> [Work to be completed] Your answer should be the lines below from the one holding "black triangle: (291, 481)" through the one holding "black rectangle: (82, 42)", copied exactly and with nothing else.

> [Data excerpts]
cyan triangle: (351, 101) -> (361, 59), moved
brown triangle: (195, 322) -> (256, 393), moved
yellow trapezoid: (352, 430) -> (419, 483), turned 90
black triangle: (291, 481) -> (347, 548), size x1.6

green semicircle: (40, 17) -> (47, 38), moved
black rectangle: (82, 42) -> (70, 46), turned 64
---
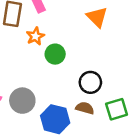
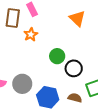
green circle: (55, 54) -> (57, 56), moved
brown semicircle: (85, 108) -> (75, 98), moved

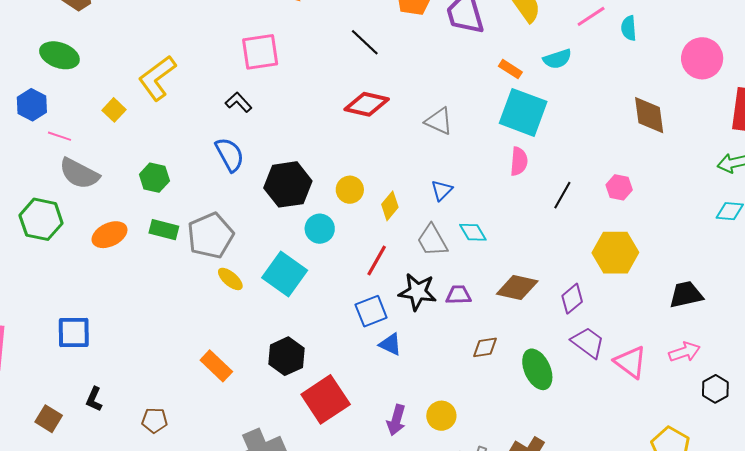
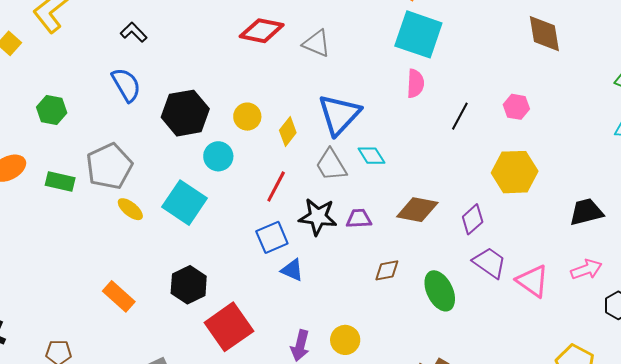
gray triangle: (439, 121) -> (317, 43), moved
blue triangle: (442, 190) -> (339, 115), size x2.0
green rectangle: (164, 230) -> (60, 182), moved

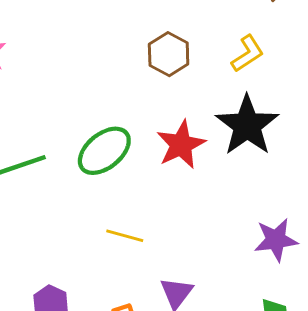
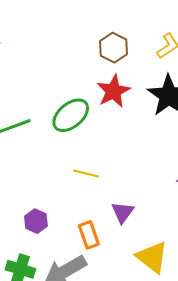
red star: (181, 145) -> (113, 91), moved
==
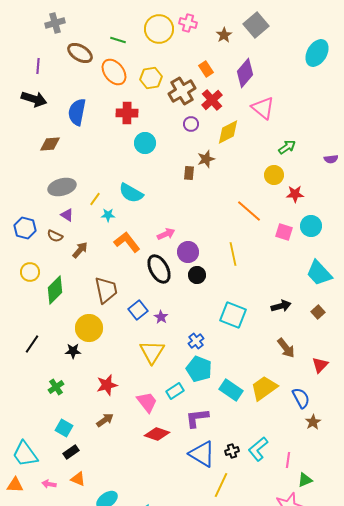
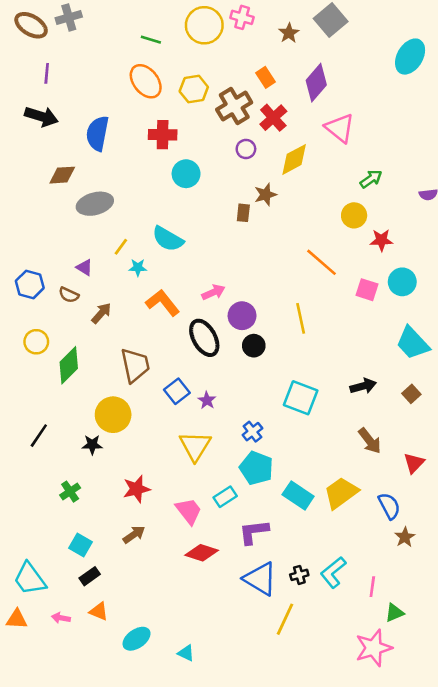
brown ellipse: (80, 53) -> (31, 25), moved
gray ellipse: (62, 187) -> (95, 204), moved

> [Answer box]
black triangle: (291, 481) -> (347, 548), size x1.6

green semicircle: (40, 17) -> (47, 38), moved
black rectangle: (82, 42) -> (70, 46), turned 64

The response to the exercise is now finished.